▶ [TRY IT]:
Every line that contains "white" must be located and copied from the data.

[[ DATA UNDER STUDY, beginning ]]

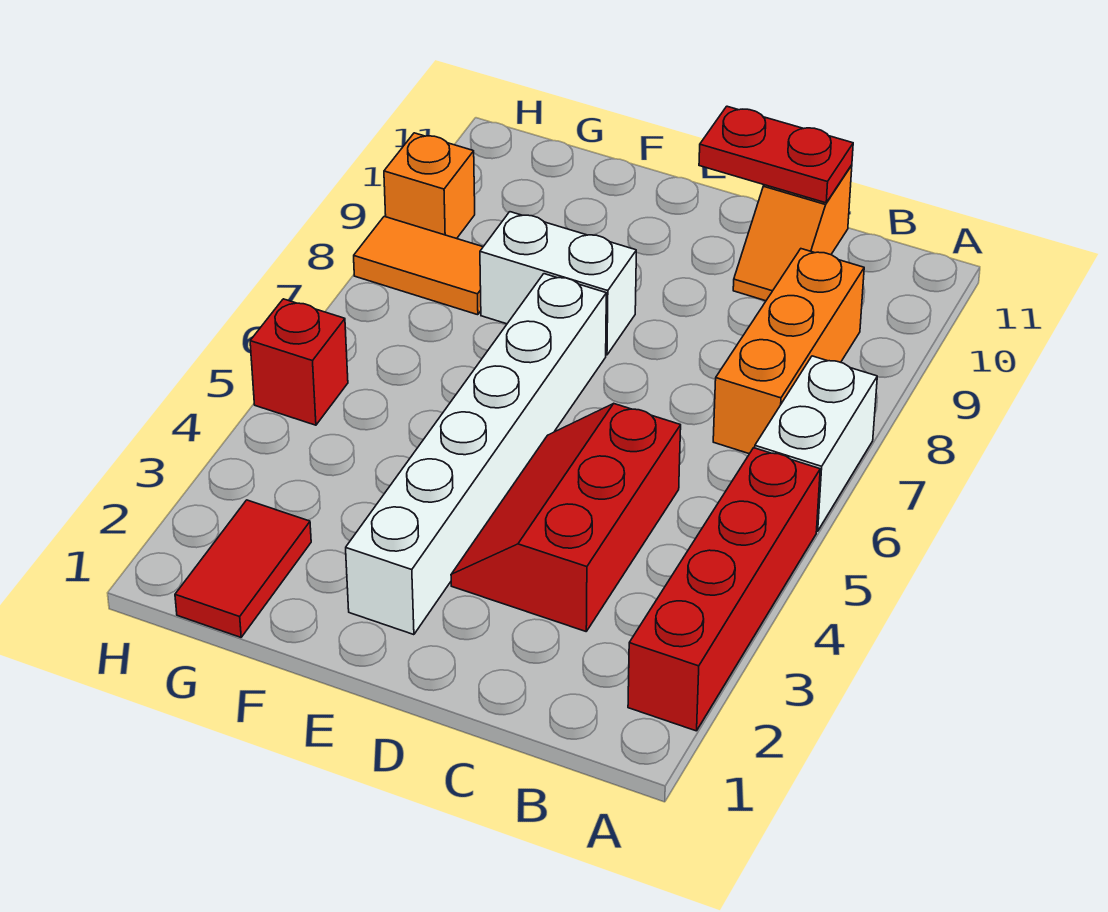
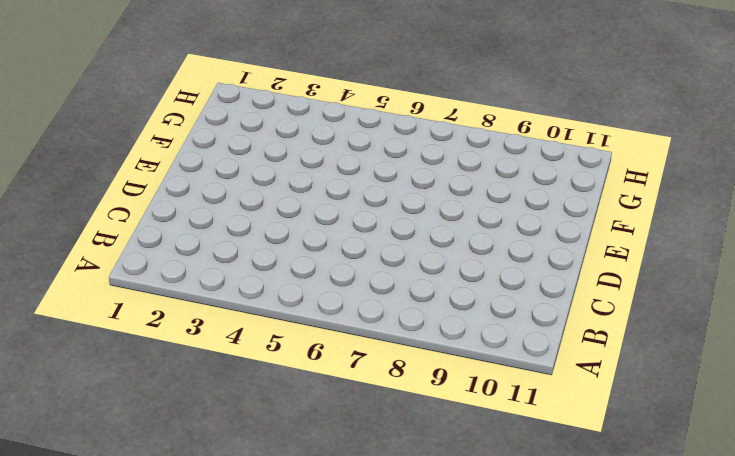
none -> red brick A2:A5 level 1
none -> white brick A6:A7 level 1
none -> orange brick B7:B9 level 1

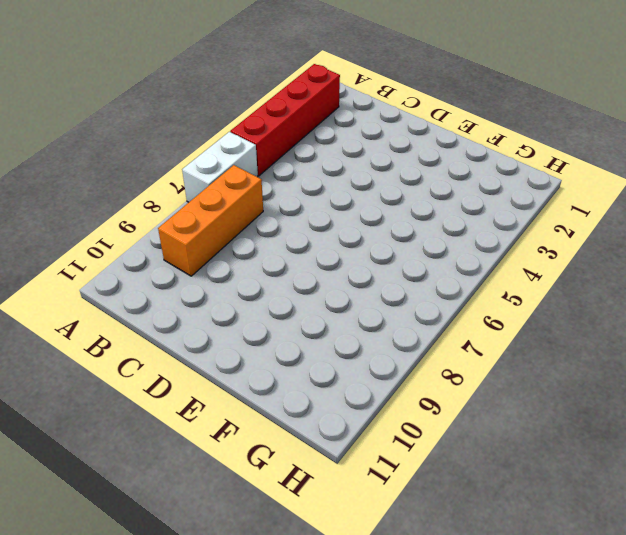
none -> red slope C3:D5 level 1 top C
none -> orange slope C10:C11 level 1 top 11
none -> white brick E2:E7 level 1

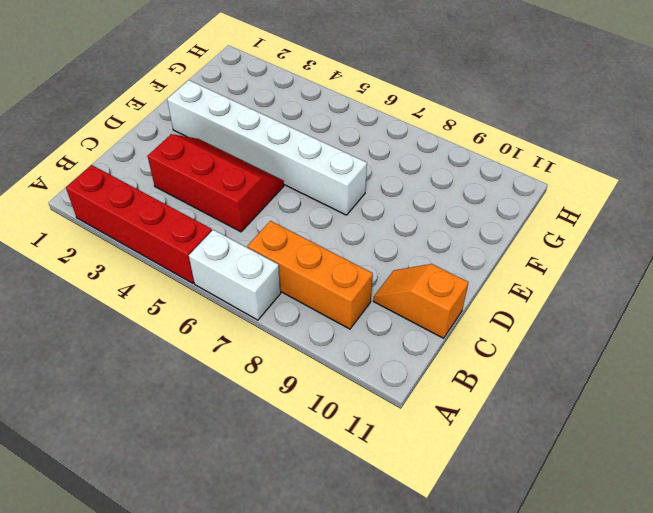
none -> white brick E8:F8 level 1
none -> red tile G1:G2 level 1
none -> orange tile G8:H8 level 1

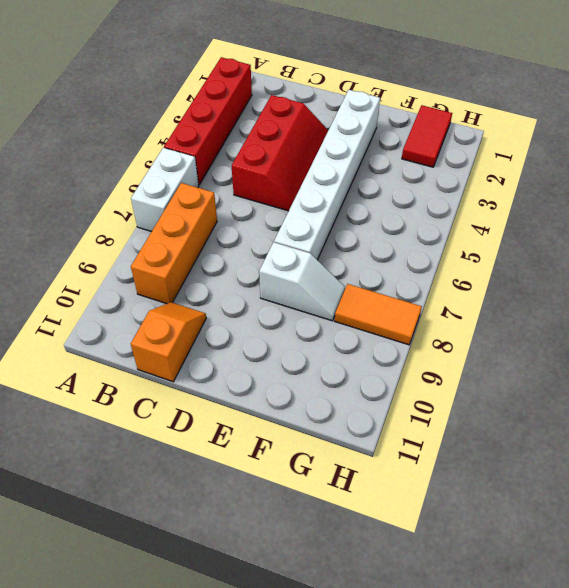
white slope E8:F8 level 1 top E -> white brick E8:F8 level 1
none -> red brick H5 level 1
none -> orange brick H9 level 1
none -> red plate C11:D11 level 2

[[ DATA UNDER STUDY, end ]]
[[ DATA UNDER STUDY, beginning ]]

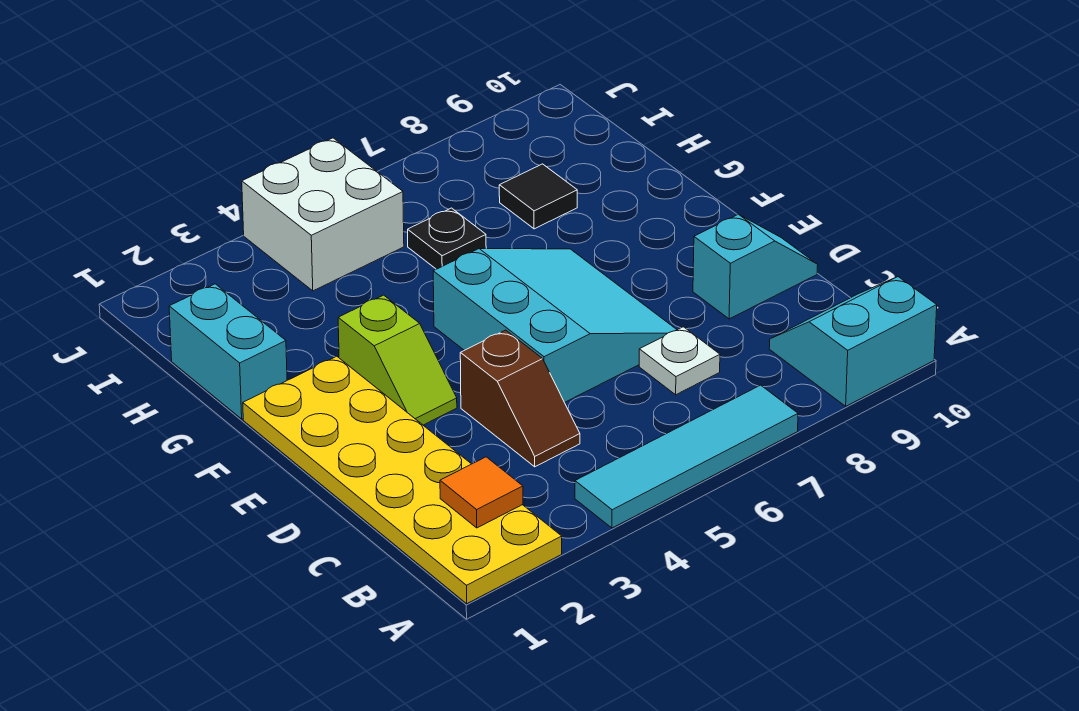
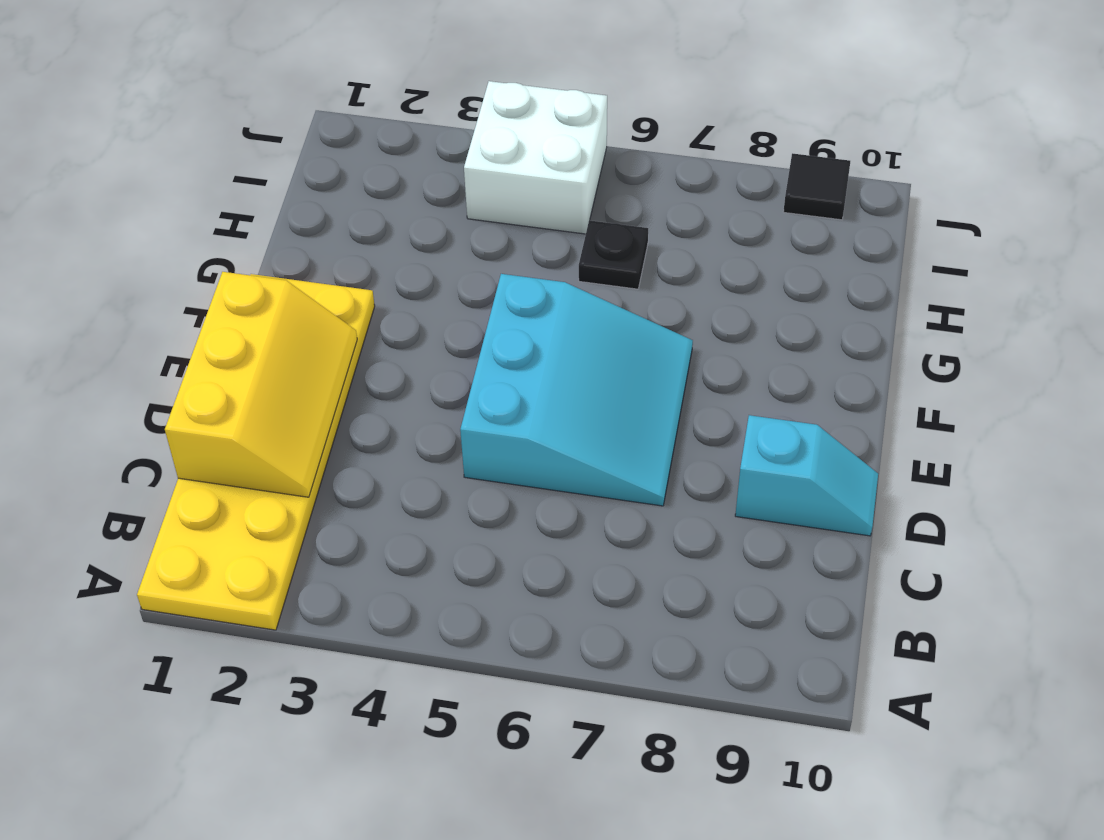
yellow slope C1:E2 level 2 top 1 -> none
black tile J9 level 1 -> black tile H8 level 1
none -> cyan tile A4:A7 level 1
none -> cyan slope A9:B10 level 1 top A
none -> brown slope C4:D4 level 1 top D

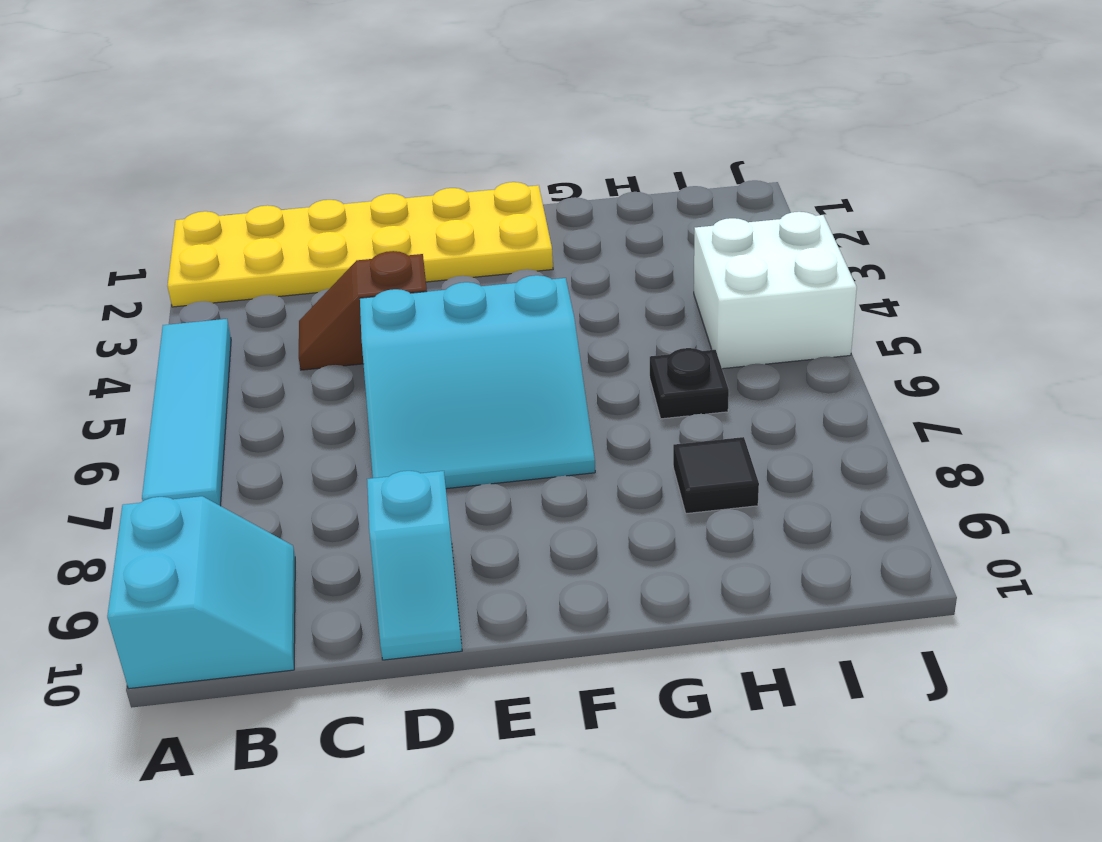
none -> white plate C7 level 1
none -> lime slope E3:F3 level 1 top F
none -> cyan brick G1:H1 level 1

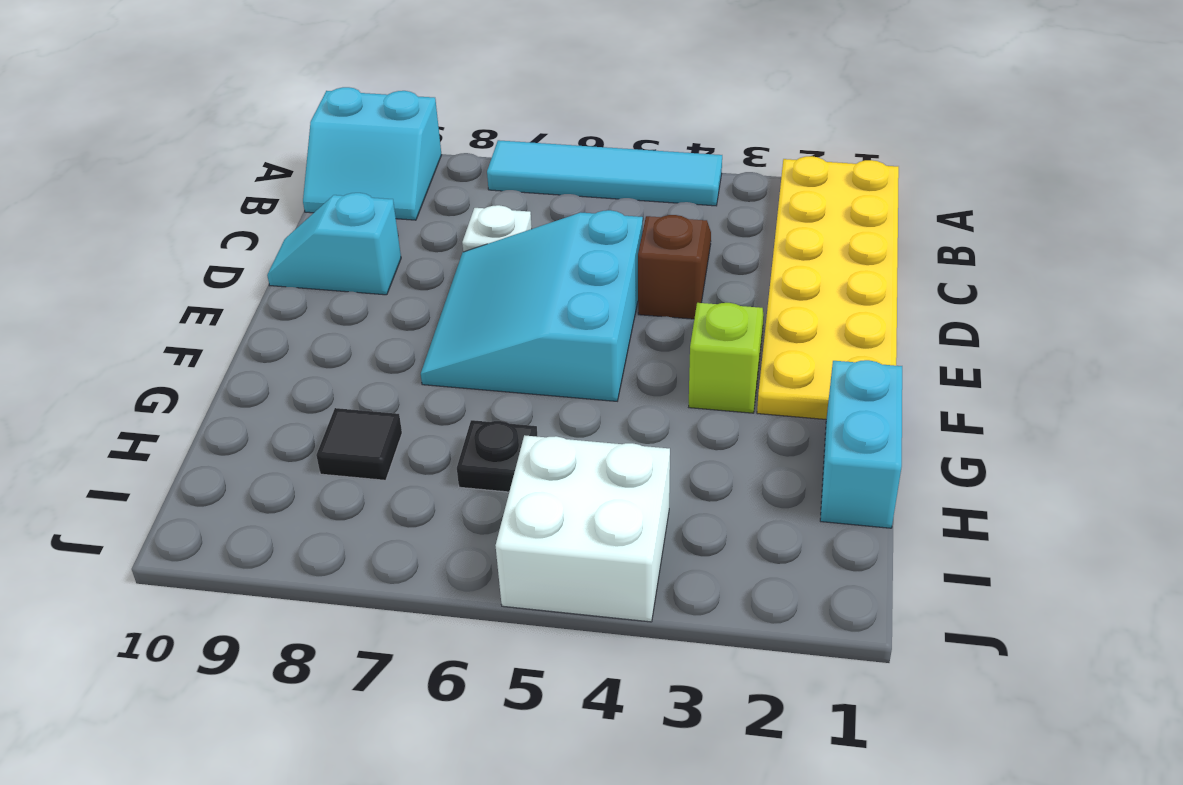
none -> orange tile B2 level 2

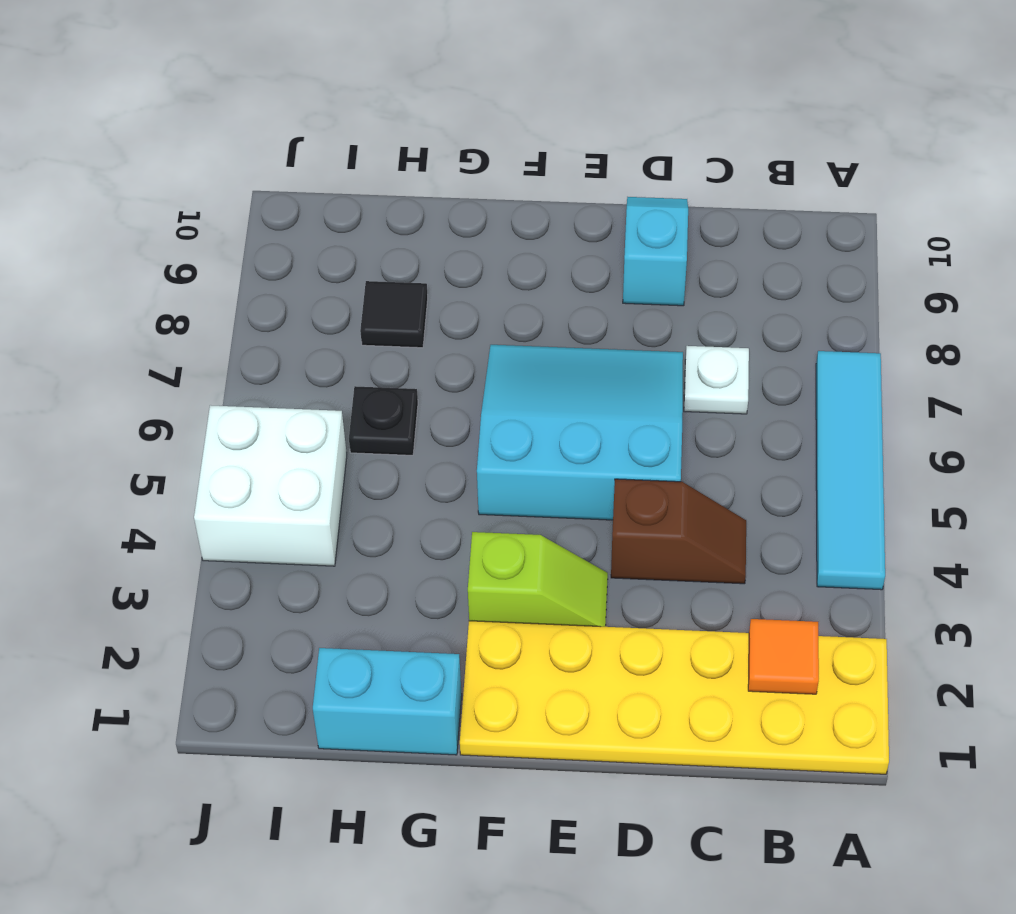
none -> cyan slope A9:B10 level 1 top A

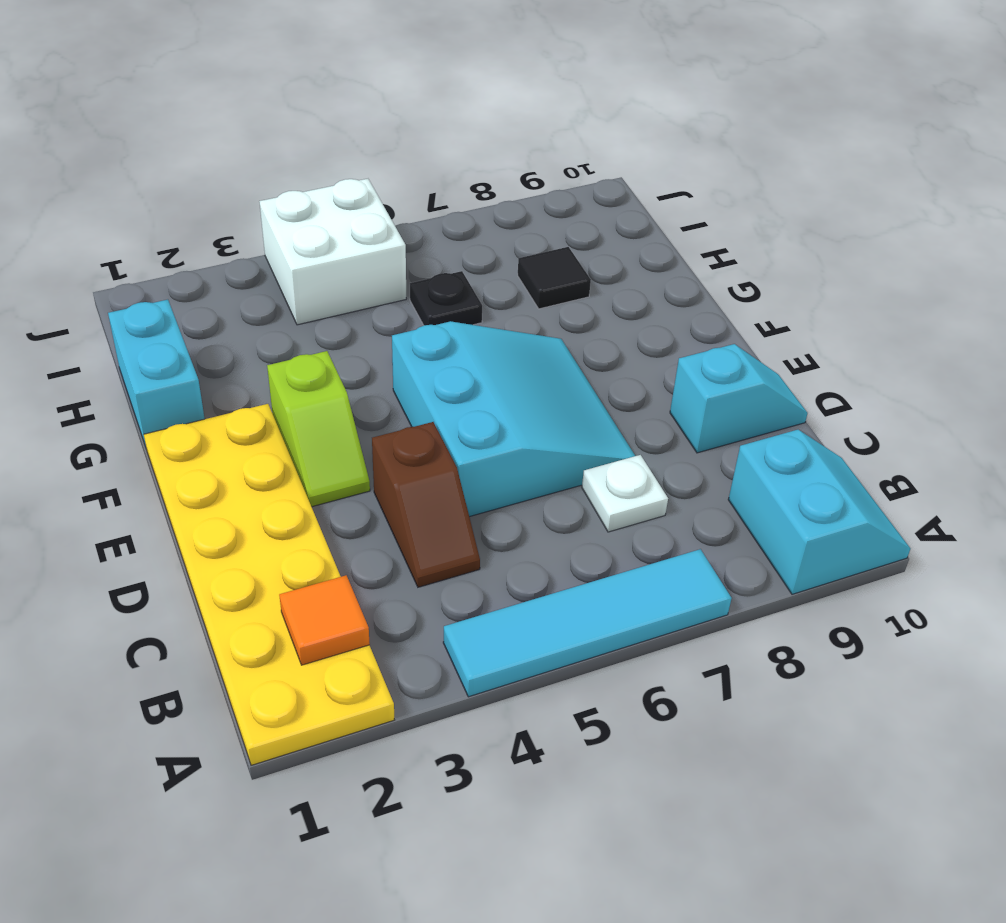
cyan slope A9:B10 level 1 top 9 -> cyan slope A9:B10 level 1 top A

[[ DATA UNDER STUDY, end ]]
[[ DATA UNDER STUDY, beginning ]]

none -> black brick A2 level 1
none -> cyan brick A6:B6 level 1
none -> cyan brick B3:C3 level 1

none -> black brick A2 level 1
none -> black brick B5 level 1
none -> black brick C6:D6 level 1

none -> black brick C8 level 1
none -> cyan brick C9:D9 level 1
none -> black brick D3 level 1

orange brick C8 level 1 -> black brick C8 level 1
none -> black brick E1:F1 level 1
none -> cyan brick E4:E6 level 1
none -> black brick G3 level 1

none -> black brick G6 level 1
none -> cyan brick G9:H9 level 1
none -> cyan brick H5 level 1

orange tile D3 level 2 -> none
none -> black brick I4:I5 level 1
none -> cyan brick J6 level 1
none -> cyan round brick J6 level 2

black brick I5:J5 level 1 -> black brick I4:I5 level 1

[[ DATA UNDER STUDY, end ]]

▶ [WRITTEN REPLY]:
none -> white brick A6:A7 level 1
none -> white brick E2:E7 level 1
none -> white brick E8:F8 level 1
white slope E8:F8 level 1 top E -> white brick E8:F8 level 1
none -> white plate C7 level 1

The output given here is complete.